## About this task:
Would you find each line in the entries below with the string "royal" and copy it?

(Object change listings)

☆ ☆ ☆

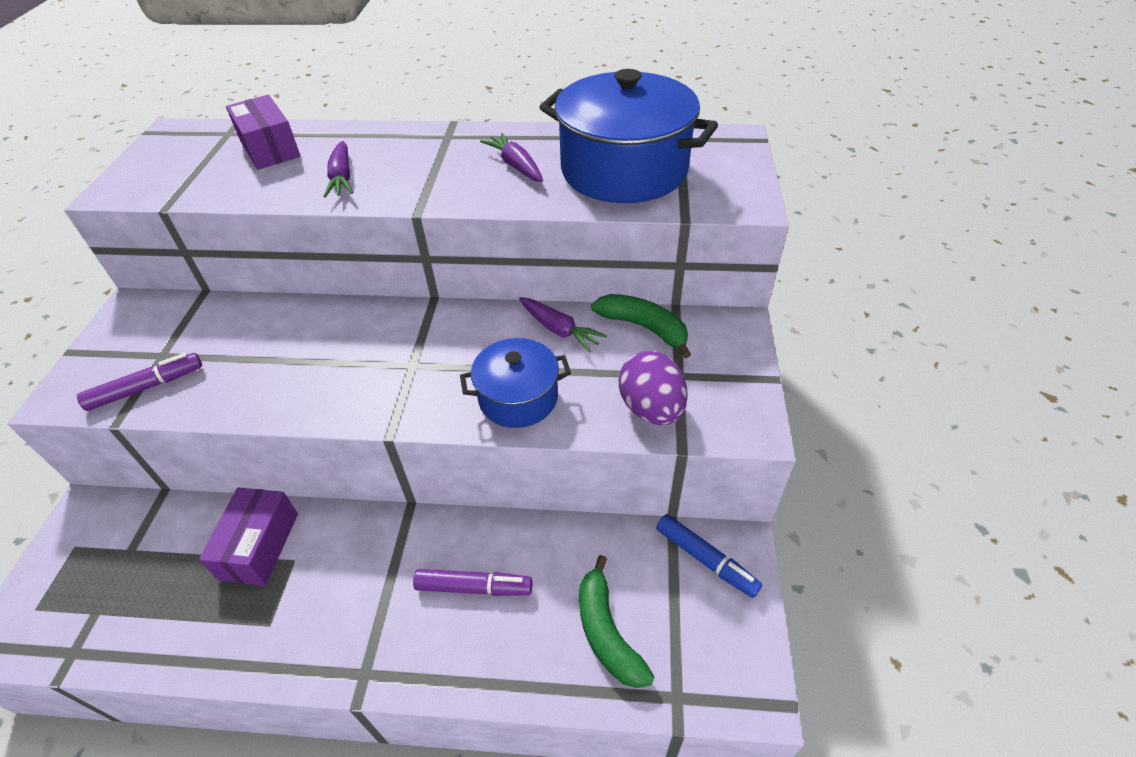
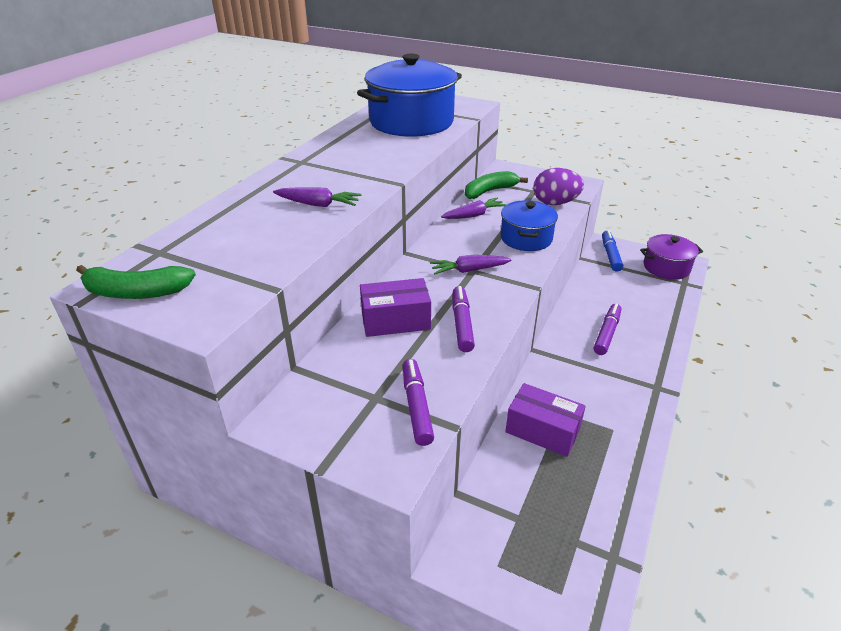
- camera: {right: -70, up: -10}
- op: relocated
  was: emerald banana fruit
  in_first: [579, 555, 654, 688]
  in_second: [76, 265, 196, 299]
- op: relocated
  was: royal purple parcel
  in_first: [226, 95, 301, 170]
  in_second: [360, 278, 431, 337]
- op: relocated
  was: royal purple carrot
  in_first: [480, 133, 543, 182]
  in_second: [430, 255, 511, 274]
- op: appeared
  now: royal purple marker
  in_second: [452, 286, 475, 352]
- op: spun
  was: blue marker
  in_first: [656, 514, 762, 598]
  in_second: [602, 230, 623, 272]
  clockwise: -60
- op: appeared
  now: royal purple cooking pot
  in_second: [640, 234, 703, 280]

☆ ☆ ☆

## Task output:
  was: royal purple parcel
  was: royal purple carrot
  now: royal purple marker
  now: royal purple cooking pot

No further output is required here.